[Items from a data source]
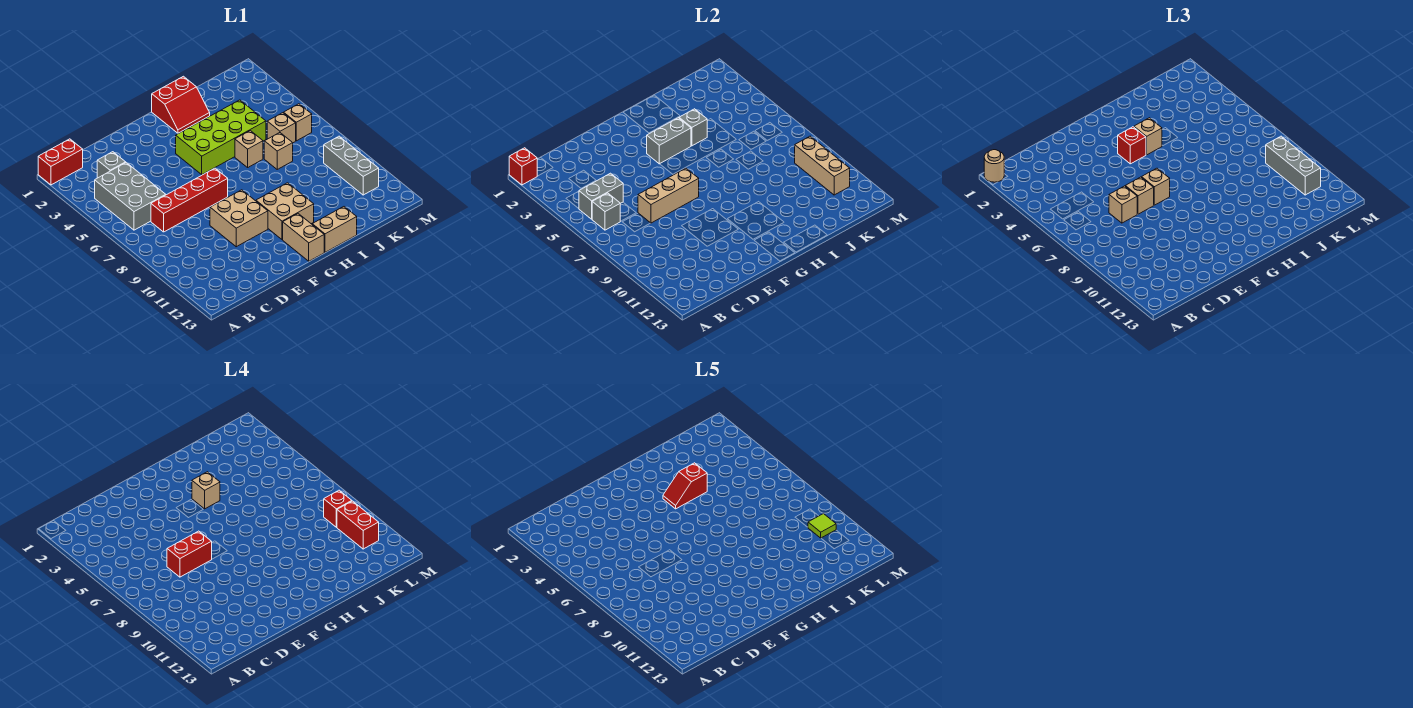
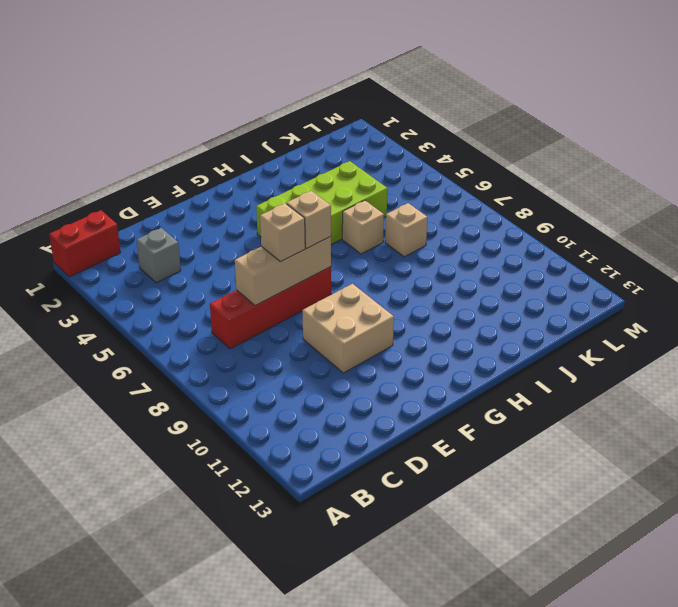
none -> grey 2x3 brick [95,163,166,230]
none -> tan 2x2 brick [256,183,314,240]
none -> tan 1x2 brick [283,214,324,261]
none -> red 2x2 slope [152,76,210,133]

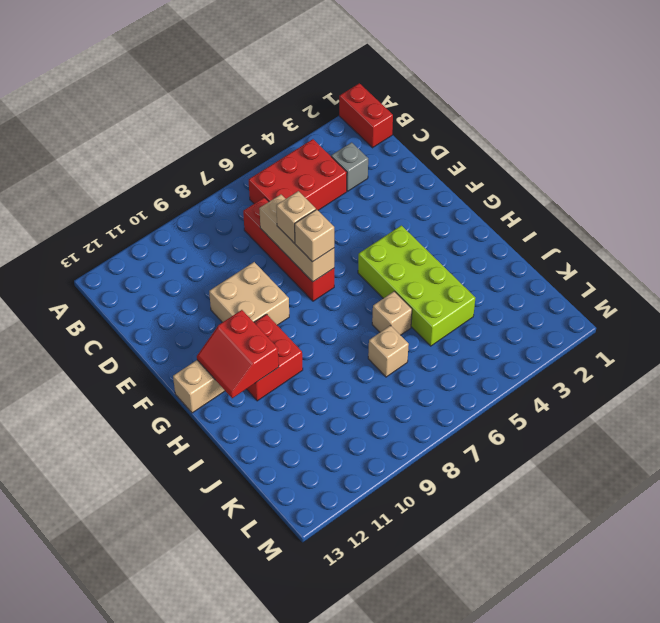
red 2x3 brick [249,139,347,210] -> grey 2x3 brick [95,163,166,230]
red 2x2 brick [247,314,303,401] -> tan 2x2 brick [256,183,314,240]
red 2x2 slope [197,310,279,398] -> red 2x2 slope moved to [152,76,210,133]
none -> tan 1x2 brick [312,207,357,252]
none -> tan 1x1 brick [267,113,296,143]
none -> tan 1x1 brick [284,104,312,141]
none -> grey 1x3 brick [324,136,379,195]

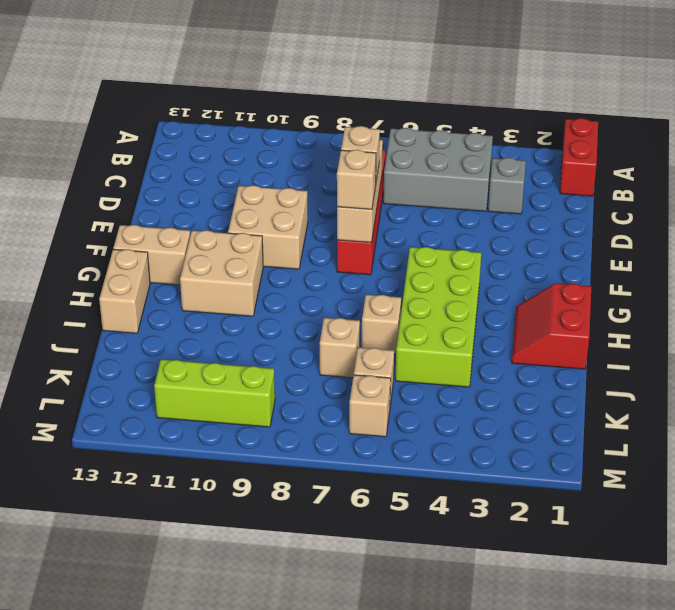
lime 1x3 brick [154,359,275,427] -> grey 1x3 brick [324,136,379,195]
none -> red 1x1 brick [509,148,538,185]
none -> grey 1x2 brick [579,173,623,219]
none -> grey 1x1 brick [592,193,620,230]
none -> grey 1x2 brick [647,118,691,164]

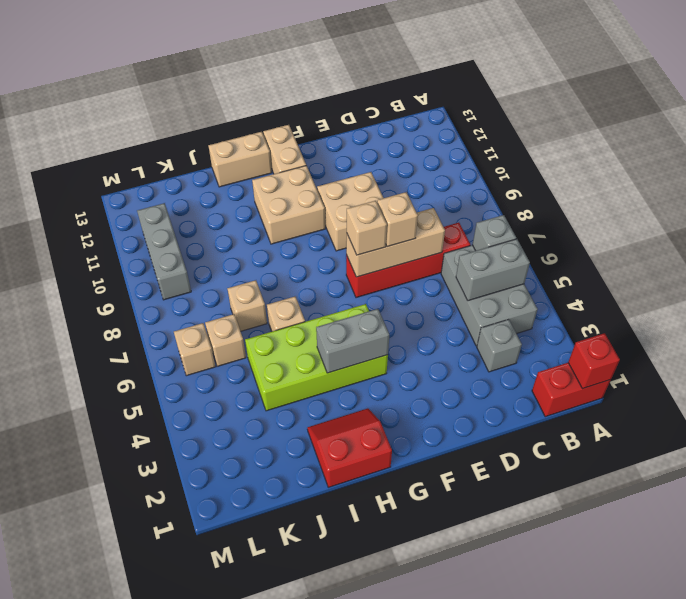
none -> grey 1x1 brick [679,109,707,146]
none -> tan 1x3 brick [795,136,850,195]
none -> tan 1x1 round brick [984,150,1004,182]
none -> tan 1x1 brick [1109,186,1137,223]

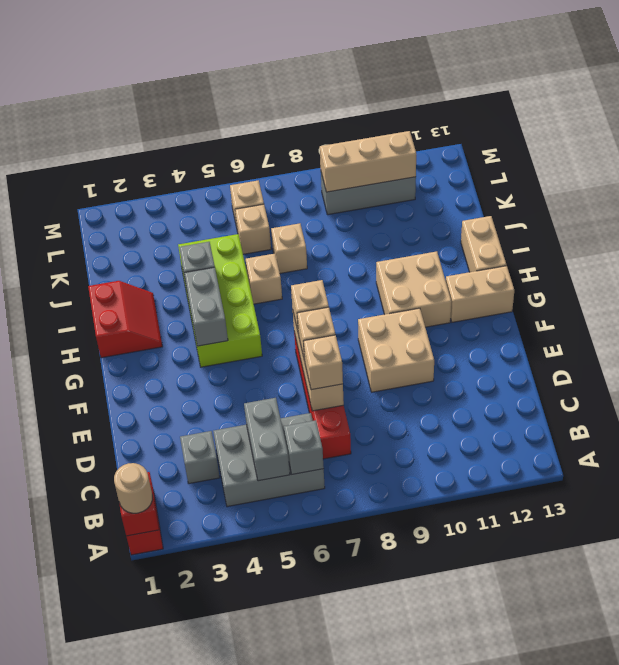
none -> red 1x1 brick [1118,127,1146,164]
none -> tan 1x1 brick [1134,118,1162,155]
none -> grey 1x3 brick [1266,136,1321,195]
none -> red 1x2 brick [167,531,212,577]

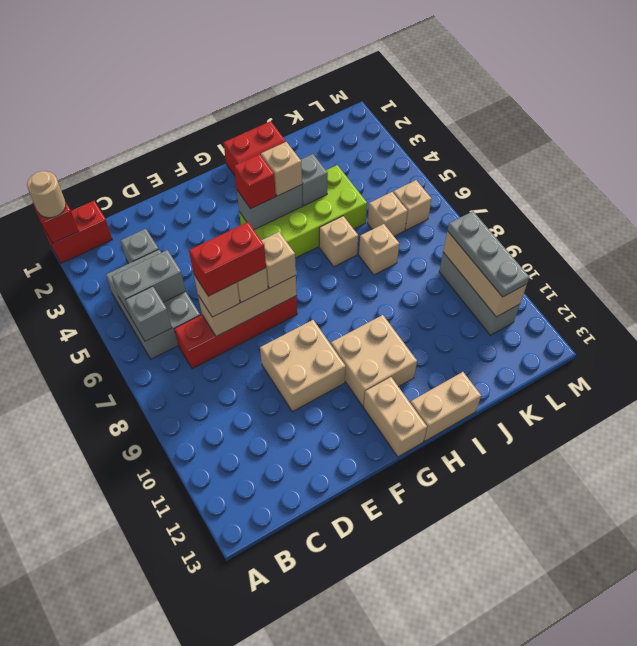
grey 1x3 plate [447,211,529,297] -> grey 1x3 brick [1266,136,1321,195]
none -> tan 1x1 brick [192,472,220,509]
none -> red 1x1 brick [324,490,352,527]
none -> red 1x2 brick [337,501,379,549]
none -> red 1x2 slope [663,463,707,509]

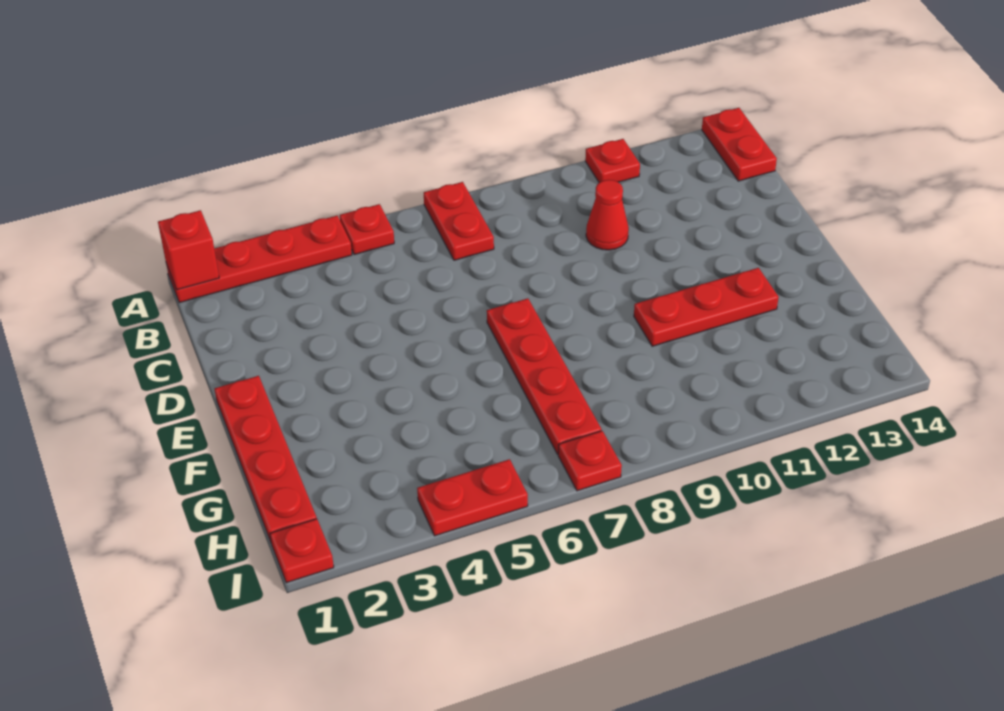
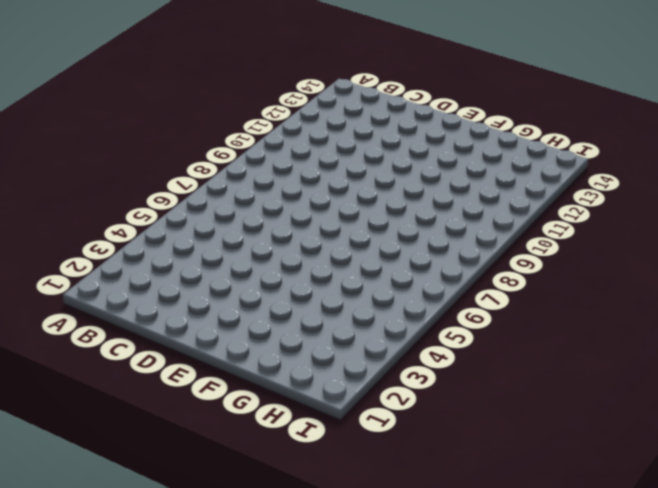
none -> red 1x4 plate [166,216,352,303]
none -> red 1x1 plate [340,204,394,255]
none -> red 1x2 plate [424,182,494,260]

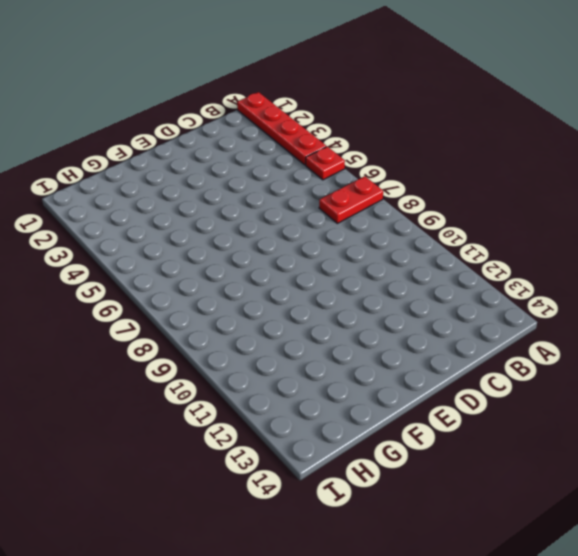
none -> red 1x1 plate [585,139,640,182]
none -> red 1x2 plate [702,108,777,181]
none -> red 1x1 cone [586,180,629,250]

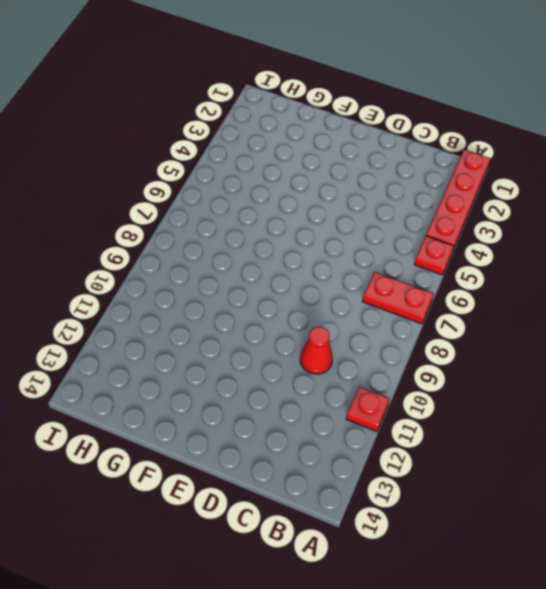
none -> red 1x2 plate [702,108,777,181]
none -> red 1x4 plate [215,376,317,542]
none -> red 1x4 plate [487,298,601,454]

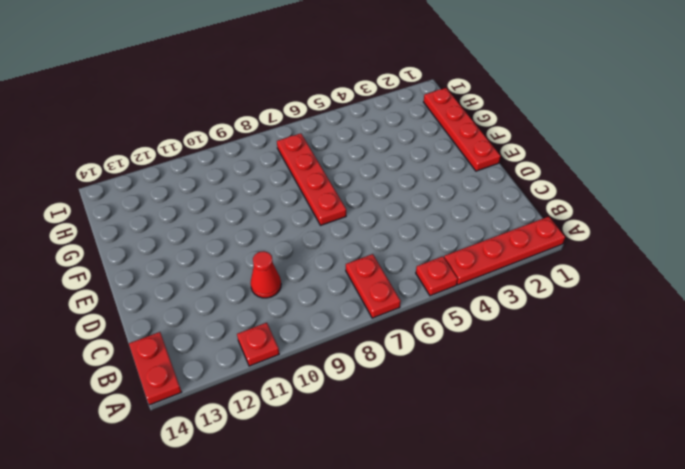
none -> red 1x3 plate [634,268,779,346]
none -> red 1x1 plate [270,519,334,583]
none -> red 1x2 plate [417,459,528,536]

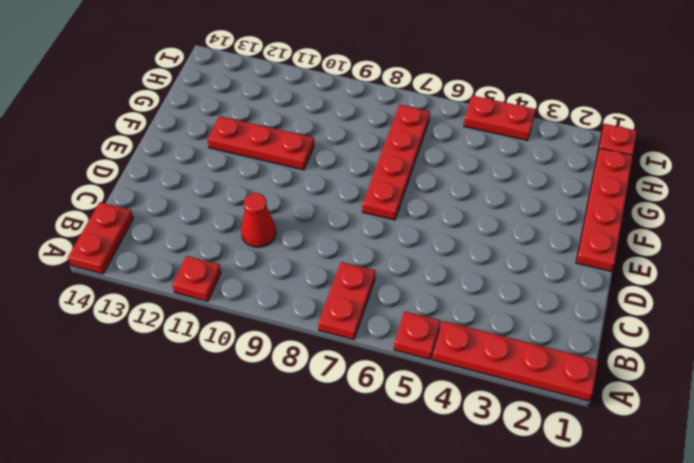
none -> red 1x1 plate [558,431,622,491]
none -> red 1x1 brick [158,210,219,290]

[Work request]:
Please set down exactly the lines from the first line of the data above through the line with "none -> red 1x4 plate [215,376,317,542]", both included, leaving out the pictures.

[Expected output]:
none -> grey 2x3 brick [95,163,166,230]
none -> tan 2x2 brick [256,183,314,240]
none -> tan 1x2 brick [283,214,324,261]
none -> red 2x2 slope [152,76,210,133]

red 2x3 brick [249,139,347,210] -> grey 2x3 brick [95,163,166,230]
red 2x2 brick [247,314,303,401] -> tan 2x2 brick [256,183,314,240]
red 2x2 slope [197,310,279,398] -> red 2x2 slope moved to [152,76,210,133]
none -> tan 1x2 brick [312,207,357,252]
none -> tan 1x1 brick [267,113,296,143]
none -> tan 1x1 brick [284,104,312,141]
none -> grey 1x3 brick [324,136,379,195]

lime 1x3 brick [154,359,275,427] -> grey 1x3 brick [324,136,379,195]
none -> red 1x1 brick [509,148,538,185]
none -> grey 1x2 brick [579,173,623,219]
none -> grey 1x1 brick [592,193,620,230]
none -> grey 1x2 brick [647,118,691,164]

none -> grey 1x1 brick [679,109,707,146]
none -> tan 1x3 brick [795,136,850,195]
none -> tan 1x1 round brick [984,150,1004,182]
none -> tan 1x1 brick [1109,186,1137,223]

none -> red 1x1 brick [1118,127,1146,164]
none -> tan 1x1 brick [1134,118,1162,155]
none -> grey 1x3 brick [1266,136,1321,195]
none -> red 1x2 brick [167,531,212,577]

grey 1x3 plate [447,211,529,297] -> grey 1x3 brick [1266,136,1321,195]
none -> tan 1x1 brick [192,472,220,509]
none -> red 1x1 brick [324,490,352,527]
none -> red 1x2 brick [337,501,379,549]
none -> red 1x2 slope [663,463,707,509]

none -> red 1x4 plate [166,216,352,303]
none -> red 1x1 plate [340,204,394,255]
none -> red 1x2 plate [424,182,494,260]

none -> red 1x1 plate [585,139,640,182]
none -> red 1x2 plate [702,108,777,181]
none -> red 1x1 cone [586,180,629,250]

none -> red 1x2 plate [702,108,777,181]
none -> red 1x4 plate [215,376,317,542]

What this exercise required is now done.